• **YOUR ASSIGNMENT**
Transcribe each of the records below exactly, excluding all pictures.

Detected change data
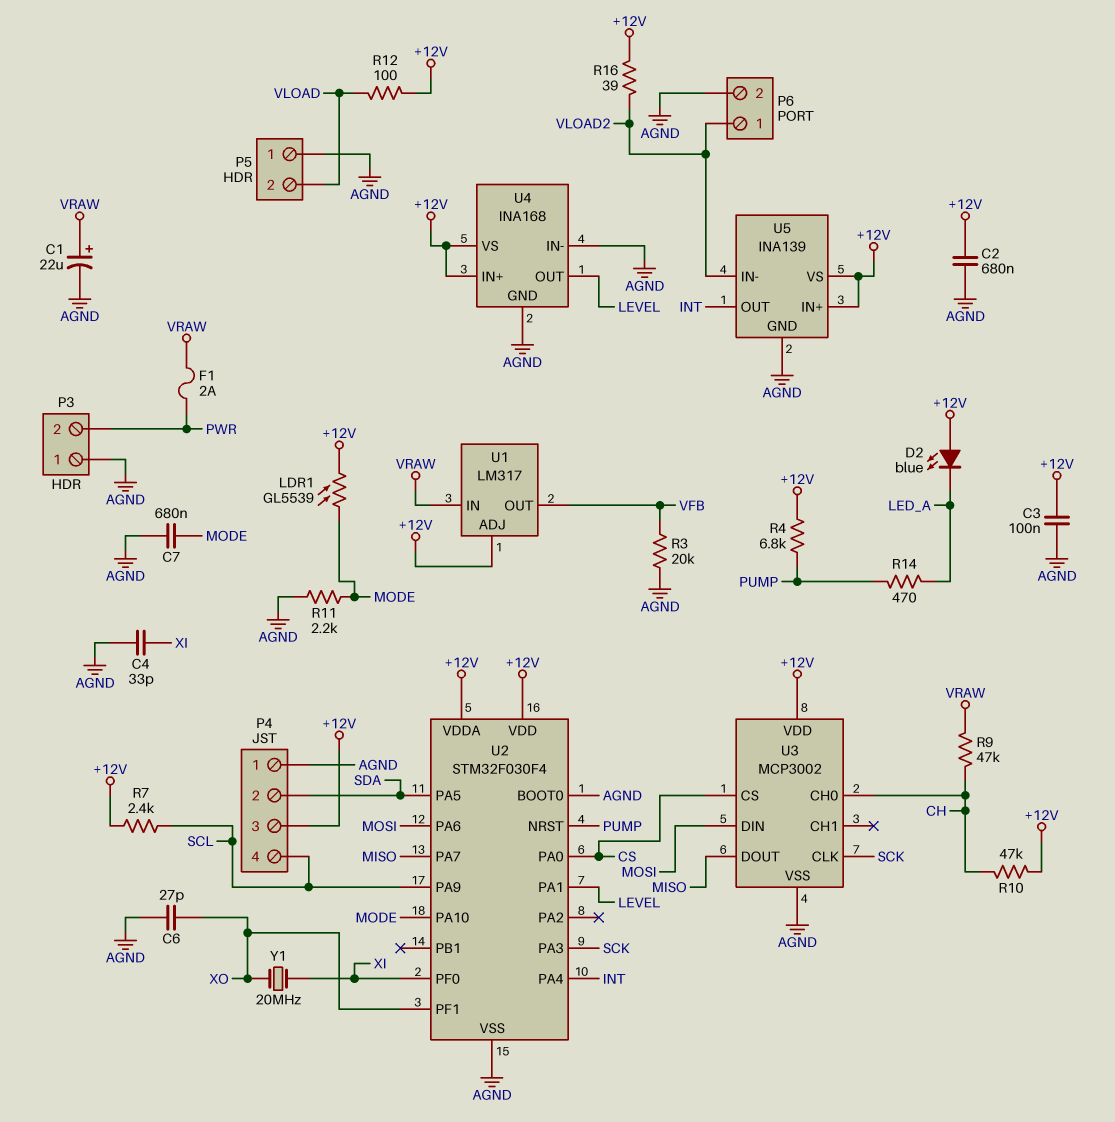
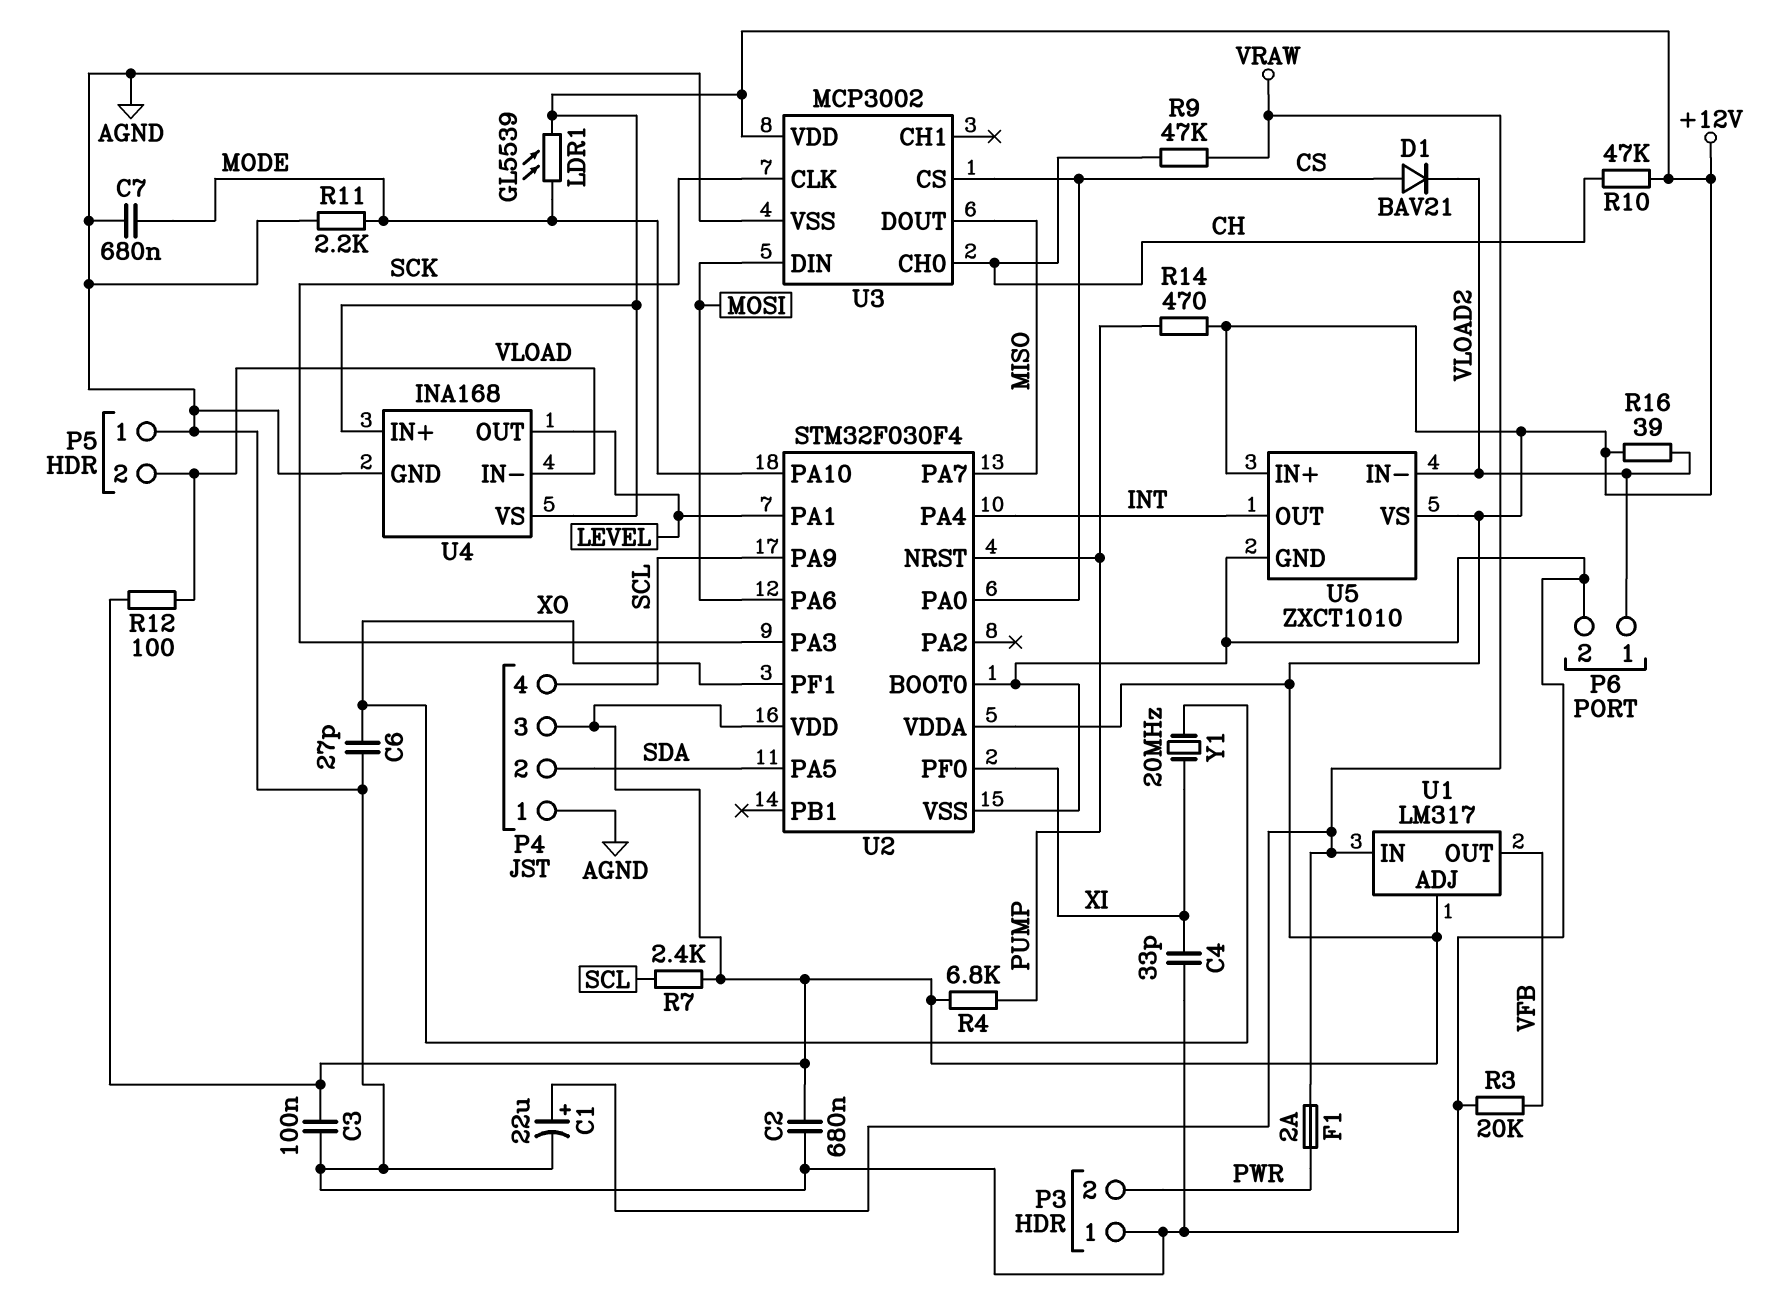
D1: none -> diode BAV21 (A CS, K VLOAD2)
D2: LED blue (A +12V, K LED_A) -> none
R14: 470 (LED_A, PUMP) -> 470 (+12V, PUMP)
U4 pin IN-: AGND -> VLOAD
U5: INA139 -> ZXCT1010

• **REPLY**
D1: none -> diode BAV21 (A CS, K VLOAD2)
D2: LED blue (A +12V, K LED_A) -> none
R14: 470 (LED_A, PUMP) -> 470 (+12V, PUMP)
U4 pin IN-: AGND -> VLOAD
U5: INA139 -> ZXCT1010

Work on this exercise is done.